- [PROBLEM]: How many lines in the records below contain the word "tertiary"? Answer with the number only.

── MATERIAL FOR THIS TASK ──

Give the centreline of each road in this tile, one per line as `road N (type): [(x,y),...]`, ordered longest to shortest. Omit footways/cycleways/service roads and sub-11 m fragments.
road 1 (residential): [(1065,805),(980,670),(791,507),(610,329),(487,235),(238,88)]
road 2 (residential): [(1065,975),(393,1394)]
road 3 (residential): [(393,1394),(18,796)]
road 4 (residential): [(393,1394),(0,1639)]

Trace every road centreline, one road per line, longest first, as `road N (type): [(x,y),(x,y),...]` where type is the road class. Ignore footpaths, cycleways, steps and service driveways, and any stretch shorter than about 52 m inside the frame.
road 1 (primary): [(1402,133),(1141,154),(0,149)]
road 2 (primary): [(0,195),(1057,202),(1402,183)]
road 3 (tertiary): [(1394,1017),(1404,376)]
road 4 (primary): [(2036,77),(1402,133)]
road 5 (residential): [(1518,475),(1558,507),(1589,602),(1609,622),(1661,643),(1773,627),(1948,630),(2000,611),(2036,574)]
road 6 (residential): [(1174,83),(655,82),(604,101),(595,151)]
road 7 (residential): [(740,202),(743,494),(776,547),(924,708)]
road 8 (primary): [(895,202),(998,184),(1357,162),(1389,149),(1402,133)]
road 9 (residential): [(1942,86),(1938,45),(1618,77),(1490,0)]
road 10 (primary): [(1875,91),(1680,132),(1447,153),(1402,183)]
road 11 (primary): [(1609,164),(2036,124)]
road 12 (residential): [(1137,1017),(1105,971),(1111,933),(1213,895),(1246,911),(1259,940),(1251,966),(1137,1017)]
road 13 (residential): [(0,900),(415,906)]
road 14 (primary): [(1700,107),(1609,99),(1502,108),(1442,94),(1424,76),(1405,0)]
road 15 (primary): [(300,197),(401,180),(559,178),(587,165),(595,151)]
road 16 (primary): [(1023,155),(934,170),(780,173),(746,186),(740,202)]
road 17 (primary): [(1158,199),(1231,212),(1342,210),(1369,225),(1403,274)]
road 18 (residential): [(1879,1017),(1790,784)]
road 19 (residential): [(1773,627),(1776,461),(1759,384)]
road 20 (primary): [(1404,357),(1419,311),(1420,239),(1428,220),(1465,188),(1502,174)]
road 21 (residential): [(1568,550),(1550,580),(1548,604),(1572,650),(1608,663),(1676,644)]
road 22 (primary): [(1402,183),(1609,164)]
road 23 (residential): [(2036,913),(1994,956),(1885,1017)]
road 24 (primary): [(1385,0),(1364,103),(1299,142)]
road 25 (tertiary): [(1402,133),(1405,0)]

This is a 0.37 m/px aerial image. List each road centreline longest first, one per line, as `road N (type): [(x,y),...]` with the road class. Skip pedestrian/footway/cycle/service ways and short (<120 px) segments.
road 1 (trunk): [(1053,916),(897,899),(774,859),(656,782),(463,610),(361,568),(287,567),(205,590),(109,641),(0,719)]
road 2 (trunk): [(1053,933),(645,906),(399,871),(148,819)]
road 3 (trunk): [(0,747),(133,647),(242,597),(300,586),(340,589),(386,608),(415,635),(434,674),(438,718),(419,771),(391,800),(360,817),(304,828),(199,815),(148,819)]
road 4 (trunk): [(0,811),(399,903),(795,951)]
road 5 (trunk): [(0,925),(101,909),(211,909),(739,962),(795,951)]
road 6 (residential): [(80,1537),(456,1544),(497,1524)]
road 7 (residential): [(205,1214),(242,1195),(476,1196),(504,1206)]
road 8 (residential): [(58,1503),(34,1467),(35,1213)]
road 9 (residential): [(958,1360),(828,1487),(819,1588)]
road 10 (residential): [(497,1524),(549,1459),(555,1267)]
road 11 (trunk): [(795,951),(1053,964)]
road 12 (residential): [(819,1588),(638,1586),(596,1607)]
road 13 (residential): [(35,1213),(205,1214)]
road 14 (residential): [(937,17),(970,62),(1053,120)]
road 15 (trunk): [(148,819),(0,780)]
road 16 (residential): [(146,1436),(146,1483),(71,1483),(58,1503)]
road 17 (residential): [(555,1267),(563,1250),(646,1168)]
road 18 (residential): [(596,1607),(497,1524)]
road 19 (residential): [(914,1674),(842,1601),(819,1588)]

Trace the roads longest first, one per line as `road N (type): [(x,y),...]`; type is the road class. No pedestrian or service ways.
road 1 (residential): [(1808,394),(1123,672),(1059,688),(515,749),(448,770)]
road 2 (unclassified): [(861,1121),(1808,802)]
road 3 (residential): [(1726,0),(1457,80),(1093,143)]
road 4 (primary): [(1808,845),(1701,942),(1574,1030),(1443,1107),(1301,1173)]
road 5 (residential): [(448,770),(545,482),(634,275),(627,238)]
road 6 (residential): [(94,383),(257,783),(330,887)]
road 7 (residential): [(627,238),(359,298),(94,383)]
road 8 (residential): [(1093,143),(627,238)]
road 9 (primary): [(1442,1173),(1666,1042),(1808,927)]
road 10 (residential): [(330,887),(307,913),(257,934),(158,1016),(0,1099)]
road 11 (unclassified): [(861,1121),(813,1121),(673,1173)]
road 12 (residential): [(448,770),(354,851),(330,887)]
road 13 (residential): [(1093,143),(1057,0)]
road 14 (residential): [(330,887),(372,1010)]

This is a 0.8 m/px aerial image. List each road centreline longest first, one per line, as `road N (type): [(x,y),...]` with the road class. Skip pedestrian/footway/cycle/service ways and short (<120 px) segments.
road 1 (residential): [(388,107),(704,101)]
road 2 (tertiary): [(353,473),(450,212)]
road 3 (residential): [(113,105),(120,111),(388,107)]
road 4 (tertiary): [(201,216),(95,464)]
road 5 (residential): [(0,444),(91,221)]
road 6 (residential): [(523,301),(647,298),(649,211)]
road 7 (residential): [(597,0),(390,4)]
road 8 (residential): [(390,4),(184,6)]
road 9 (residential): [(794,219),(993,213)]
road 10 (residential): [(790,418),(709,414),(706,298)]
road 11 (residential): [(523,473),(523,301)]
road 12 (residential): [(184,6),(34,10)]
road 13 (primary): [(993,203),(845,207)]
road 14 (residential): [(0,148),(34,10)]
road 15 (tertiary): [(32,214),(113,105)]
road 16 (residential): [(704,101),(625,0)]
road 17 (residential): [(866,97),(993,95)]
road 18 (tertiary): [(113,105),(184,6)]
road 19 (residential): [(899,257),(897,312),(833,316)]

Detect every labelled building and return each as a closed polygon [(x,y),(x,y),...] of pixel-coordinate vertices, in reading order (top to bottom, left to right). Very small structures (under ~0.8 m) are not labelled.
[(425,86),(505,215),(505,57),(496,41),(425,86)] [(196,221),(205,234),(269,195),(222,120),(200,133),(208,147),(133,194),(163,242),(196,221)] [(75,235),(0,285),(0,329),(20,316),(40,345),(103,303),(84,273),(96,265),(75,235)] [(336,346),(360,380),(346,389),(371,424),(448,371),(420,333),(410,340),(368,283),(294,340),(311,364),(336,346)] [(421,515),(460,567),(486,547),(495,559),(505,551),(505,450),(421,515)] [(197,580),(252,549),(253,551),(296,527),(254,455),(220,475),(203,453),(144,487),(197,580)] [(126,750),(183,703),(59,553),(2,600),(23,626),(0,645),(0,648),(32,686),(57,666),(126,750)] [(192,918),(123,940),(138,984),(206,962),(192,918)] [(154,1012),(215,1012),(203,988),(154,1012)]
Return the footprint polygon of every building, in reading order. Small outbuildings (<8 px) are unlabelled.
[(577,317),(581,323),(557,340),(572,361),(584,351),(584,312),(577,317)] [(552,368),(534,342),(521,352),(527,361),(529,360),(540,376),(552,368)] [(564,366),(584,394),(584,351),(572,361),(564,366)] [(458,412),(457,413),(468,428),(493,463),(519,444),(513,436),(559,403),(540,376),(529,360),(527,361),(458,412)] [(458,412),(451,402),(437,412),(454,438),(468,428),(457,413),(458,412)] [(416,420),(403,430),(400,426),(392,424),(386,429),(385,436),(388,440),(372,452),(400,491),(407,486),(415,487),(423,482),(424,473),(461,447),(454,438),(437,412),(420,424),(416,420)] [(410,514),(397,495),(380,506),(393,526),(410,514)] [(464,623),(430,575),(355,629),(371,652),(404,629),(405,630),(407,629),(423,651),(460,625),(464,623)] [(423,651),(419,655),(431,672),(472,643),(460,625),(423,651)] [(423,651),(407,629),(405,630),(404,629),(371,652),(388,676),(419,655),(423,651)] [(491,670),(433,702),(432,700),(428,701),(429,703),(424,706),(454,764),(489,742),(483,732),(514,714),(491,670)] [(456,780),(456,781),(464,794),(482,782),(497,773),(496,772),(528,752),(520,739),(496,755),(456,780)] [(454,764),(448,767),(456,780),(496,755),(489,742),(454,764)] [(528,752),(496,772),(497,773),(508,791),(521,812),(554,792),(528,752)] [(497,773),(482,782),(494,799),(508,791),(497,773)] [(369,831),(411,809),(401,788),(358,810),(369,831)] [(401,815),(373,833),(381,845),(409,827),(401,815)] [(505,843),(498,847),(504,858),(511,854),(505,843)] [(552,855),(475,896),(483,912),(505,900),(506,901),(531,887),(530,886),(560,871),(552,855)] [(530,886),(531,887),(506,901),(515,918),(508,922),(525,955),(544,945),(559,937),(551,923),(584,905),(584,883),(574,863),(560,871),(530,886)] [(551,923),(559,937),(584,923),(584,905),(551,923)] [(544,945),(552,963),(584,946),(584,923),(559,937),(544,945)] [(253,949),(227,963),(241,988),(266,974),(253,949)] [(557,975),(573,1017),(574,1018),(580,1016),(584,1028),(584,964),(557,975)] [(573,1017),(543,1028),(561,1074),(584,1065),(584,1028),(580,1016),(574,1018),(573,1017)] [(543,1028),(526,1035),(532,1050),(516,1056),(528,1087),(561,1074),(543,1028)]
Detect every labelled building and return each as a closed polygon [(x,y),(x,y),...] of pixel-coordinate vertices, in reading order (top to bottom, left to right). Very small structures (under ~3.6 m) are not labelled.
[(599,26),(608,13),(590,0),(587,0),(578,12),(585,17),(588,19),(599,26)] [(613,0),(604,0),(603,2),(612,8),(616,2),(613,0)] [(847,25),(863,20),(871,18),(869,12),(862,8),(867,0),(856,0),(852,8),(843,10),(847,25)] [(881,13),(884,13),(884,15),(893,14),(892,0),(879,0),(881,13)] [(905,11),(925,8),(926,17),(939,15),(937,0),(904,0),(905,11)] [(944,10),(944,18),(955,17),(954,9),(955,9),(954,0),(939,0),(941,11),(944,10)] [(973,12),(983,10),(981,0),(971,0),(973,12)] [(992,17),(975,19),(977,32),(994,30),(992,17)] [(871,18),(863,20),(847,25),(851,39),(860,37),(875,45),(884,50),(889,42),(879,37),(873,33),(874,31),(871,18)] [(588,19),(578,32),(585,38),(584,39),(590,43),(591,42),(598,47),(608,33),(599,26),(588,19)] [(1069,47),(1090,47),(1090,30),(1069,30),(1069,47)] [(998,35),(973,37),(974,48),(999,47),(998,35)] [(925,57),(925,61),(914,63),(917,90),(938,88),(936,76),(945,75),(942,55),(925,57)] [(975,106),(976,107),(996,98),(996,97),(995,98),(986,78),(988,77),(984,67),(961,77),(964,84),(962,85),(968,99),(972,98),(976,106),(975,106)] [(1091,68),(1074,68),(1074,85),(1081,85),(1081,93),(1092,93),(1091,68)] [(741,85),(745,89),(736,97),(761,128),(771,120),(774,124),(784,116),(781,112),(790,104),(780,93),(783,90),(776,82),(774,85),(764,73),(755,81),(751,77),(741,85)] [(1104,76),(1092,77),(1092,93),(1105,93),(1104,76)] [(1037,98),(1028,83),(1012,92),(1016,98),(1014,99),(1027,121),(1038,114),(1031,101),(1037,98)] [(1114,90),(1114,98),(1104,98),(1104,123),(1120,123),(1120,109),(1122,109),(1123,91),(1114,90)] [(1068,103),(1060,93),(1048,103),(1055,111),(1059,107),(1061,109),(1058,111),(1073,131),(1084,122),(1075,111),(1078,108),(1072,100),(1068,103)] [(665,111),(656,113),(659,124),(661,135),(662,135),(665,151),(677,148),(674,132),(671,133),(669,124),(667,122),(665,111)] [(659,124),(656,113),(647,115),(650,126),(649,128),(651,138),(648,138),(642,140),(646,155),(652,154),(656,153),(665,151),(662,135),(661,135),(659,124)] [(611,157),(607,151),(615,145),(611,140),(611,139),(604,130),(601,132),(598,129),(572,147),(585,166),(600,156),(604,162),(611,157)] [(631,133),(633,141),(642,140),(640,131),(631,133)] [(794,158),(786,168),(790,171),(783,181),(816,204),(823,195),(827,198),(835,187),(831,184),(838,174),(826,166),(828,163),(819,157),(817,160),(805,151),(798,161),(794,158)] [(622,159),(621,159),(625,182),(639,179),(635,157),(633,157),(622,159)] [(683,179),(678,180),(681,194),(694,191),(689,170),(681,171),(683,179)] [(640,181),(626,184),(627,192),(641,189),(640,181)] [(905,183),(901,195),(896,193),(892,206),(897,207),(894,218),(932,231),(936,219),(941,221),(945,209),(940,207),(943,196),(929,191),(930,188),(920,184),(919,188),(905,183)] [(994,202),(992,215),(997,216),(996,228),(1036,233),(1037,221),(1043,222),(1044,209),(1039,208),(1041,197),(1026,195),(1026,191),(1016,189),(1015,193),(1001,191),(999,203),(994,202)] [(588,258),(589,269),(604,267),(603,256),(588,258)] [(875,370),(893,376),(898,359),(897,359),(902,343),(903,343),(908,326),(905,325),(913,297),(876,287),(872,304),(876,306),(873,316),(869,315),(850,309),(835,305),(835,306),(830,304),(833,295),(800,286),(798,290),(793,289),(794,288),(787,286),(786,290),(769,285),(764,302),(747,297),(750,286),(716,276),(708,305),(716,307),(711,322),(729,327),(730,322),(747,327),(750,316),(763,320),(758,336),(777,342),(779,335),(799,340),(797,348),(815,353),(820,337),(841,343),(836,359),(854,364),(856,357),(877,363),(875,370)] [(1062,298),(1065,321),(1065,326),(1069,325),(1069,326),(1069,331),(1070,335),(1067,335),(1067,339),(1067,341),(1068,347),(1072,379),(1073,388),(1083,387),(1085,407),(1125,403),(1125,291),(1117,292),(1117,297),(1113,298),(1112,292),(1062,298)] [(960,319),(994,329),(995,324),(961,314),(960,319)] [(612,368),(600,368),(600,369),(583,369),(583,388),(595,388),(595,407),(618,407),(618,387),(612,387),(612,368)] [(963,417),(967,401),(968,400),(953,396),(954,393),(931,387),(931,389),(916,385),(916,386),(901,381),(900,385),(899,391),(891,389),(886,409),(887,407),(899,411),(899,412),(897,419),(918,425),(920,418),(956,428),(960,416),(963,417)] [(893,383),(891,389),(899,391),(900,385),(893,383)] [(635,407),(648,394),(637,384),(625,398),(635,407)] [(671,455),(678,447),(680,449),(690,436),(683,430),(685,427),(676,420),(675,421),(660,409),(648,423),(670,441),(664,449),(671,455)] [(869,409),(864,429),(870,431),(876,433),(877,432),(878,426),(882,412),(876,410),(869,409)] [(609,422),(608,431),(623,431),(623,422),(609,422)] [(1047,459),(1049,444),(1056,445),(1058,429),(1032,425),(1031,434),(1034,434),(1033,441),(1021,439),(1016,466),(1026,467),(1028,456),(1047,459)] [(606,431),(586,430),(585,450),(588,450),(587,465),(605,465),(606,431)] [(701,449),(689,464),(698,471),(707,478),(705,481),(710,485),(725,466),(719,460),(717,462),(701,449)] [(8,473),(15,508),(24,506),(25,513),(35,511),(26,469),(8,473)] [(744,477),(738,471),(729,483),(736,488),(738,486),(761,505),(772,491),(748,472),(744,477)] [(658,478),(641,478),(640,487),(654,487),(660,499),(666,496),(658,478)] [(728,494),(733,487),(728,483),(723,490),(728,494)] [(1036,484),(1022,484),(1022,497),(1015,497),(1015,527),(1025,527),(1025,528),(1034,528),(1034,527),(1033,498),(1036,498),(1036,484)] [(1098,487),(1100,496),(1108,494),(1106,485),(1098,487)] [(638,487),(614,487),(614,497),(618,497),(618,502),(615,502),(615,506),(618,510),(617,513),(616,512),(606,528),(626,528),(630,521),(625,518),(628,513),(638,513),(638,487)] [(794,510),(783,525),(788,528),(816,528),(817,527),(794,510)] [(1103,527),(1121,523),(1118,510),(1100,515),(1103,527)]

───

- [RESULT FOR THIS TASK]: 6